* **EXERCISE MATERIALS**
###

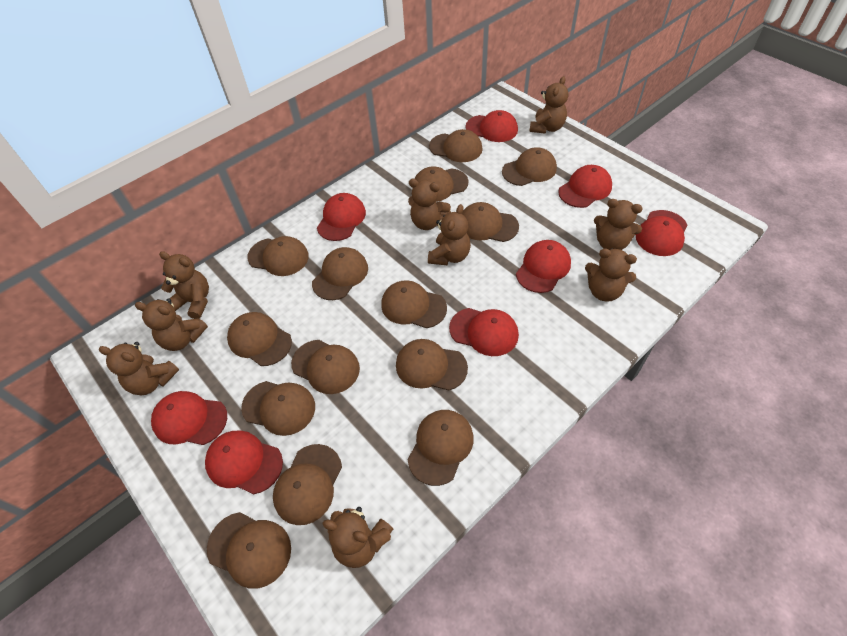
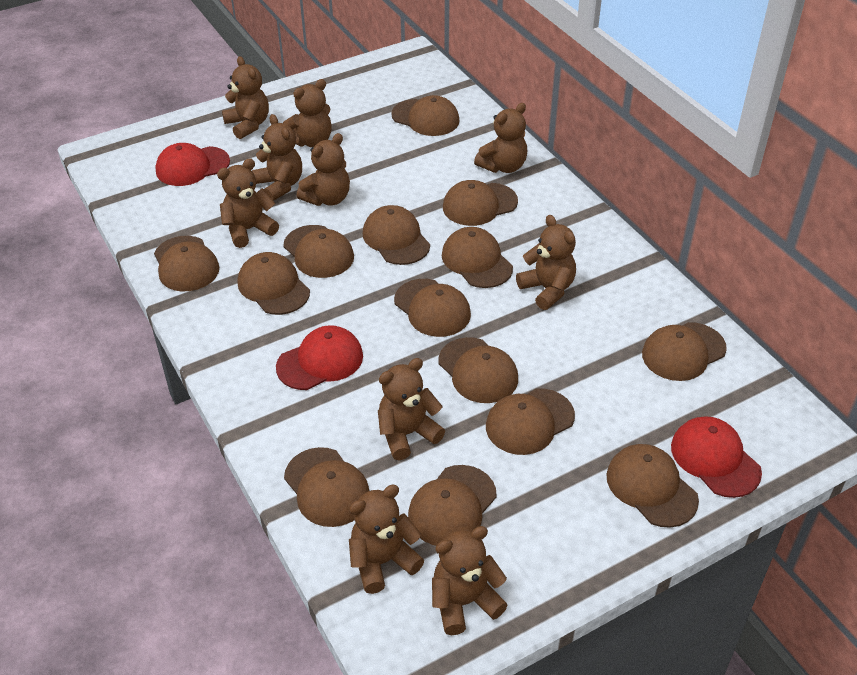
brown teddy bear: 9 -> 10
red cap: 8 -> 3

###

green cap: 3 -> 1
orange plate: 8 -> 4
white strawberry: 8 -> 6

###

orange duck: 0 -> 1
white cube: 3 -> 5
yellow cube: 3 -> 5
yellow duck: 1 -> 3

###

Could you write out, exactly as they stand, only the lines above that begin at the line with "orange duck: 0 -> 1" and stop after the line with "yellow duck: 1 -> 3"?

* **RESULT OF THE EXERCISE**
orange duck: 0 -> 1
white cube: 3 -> 5
yellow cube: 3 -> 5
yellow duck: 1 -> 3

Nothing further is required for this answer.